> _Stepwise shape edit descriptions_

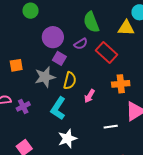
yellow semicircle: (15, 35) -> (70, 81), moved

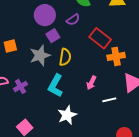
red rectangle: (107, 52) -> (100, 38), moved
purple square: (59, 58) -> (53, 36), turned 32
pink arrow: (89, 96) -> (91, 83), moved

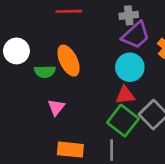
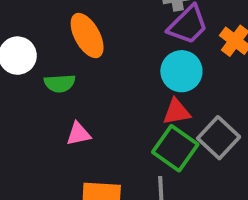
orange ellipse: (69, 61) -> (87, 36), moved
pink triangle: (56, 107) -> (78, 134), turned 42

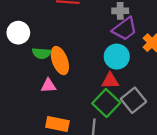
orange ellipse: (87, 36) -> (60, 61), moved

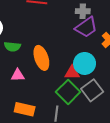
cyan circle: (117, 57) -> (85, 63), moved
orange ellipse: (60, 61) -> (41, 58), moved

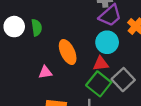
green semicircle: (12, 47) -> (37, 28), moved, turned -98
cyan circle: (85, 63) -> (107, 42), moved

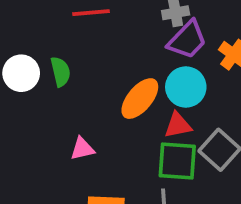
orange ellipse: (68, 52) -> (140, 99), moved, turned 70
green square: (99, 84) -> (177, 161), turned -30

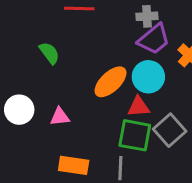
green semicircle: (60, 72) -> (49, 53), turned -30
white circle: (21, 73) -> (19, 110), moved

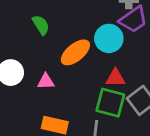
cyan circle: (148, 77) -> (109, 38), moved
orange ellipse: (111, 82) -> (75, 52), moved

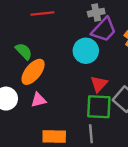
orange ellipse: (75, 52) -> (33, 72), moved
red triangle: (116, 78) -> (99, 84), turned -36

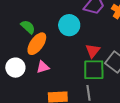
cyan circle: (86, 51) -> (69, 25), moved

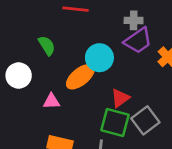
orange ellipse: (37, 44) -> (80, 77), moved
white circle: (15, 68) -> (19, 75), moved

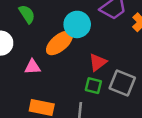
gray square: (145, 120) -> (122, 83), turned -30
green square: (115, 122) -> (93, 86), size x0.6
==
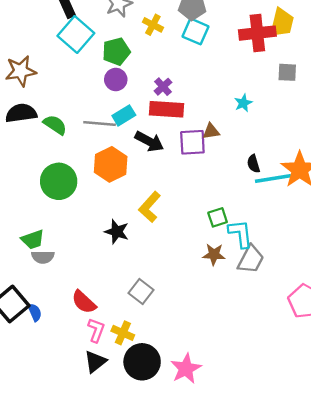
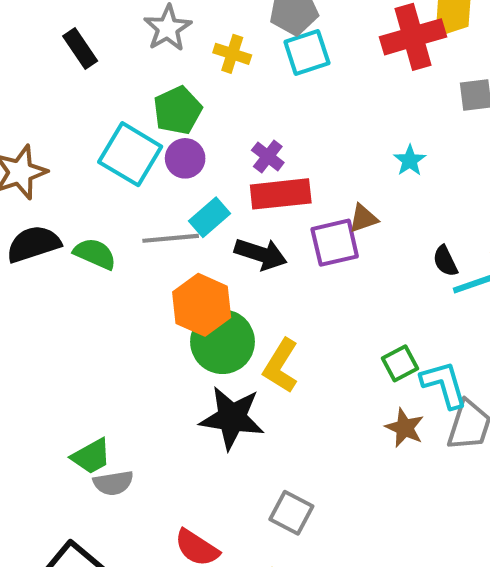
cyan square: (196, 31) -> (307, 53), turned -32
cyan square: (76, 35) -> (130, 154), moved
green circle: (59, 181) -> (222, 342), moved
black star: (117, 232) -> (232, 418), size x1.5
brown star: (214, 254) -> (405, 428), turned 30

> _BRIEF_
Leaving each picture behind, please give again exactly the lines above from the one with "cyan circle: (148, 77) -> (109, 38), moved" through the one with "green square: (115, 122)", both included, and no others.

> _ANSWER TO THIS PROBLEM_
cyan circle: (148, 77) -> (109, 38), moved
orange ellipse: (111, 82) -> (75, 52), moved

orange ellipse: (75, 52) -> (33, 72), moved
red triangle: (116, 78) -> (99, 84), turned -36

cyan circle: (86, 51) -> (69, 25), moved

orange ellipse: (37, 44) -> (80, 77), moved
white circle: (15, 68) -> (19, 75), moved

gray square: (145, 120) -> (122, 83), turned -30
green square: (115, 122) -> (93, 86), size x0.6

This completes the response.